Stored data entries
::::

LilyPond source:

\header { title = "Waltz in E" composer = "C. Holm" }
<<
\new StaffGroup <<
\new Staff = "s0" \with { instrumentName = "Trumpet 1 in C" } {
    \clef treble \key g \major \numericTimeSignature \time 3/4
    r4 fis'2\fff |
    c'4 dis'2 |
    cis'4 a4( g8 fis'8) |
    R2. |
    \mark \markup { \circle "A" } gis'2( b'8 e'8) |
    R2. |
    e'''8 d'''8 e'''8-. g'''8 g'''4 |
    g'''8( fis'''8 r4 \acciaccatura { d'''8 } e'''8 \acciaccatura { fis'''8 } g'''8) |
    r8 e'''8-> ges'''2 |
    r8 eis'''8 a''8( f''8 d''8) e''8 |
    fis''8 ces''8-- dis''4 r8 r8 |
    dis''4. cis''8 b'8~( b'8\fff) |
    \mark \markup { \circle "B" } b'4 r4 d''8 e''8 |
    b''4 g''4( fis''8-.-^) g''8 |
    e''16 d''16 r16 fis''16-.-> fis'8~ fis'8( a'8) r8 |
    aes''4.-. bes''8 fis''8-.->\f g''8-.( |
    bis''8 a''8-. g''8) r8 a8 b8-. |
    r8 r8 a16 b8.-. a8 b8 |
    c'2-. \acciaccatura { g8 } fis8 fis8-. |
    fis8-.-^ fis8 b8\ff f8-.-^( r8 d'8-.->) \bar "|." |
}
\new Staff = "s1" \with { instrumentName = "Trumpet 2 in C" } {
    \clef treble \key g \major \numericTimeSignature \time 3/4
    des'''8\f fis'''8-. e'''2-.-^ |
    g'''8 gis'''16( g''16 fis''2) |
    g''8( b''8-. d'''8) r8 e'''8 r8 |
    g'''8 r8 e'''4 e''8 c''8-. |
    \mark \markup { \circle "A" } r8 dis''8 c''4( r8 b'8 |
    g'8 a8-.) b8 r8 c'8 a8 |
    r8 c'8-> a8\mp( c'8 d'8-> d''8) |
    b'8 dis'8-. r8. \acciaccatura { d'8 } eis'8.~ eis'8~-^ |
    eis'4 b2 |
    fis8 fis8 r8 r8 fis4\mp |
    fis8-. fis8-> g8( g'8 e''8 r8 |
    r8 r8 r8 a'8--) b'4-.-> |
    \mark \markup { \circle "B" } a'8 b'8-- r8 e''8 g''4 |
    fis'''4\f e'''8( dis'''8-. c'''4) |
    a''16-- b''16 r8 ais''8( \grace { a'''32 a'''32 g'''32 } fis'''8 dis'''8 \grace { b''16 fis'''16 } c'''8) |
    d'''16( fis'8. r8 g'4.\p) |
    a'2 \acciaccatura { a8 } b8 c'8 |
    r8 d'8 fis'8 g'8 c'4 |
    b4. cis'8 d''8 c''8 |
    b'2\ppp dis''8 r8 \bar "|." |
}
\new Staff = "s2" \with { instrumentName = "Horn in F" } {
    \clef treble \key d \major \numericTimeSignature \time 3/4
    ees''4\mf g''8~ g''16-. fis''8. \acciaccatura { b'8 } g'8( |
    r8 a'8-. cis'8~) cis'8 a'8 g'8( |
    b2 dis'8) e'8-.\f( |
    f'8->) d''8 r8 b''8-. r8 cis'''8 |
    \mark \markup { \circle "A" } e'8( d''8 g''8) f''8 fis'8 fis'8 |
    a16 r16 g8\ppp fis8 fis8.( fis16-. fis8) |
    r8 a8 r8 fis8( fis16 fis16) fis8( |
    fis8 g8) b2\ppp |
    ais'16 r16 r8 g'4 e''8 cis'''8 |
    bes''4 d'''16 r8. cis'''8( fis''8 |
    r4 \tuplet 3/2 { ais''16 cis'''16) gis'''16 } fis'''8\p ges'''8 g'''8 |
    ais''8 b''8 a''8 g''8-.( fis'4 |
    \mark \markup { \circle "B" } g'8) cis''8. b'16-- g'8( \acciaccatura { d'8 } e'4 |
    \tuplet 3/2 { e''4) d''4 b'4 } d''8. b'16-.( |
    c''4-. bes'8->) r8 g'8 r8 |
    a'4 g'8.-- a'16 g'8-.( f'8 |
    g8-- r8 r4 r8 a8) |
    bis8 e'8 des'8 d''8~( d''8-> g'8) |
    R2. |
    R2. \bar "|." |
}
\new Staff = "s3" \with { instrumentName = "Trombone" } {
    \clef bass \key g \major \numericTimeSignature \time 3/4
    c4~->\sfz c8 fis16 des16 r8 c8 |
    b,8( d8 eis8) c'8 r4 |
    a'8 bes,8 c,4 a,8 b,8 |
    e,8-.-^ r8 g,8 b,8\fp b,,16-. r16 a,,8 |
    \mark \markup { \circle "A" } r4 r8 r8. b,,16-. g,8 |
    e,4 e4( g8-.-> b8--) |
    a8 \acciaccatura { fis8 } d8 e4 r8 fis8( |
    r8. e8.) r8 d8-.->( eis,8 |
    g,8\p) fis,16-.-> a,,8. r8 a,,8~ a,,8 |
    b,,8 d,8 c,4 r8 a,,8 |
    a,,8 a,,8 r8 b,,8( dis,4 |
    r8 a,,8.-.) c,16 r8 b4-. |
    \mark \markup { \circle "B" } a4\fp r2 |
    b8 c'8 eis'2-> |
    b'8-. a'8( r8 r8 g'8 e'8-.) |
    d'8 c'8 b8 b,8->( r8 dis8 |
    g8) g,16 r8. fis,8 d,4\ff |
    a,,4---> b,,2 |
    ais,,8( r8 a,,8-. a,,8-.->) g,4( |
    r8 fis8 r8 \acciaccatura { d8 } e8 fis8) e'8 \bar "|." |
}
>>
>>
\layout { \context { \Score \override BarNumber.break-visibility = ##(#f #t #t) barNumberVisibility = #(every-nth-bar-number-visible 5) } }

::::

Objective:
Return each line of the rows above that contains the string "numericTimeSignature".

Answer for this exercise:
    \clef treble \key g \major \numericTimeSignature \time 3/4
    \clef treble \key g \major \numericTimeSignature \time 3/4
    \clef treble \key d \major \numericTimeSignature \time 3/4
    \clef bass \key g \major \numericTimeSignature \time 3/4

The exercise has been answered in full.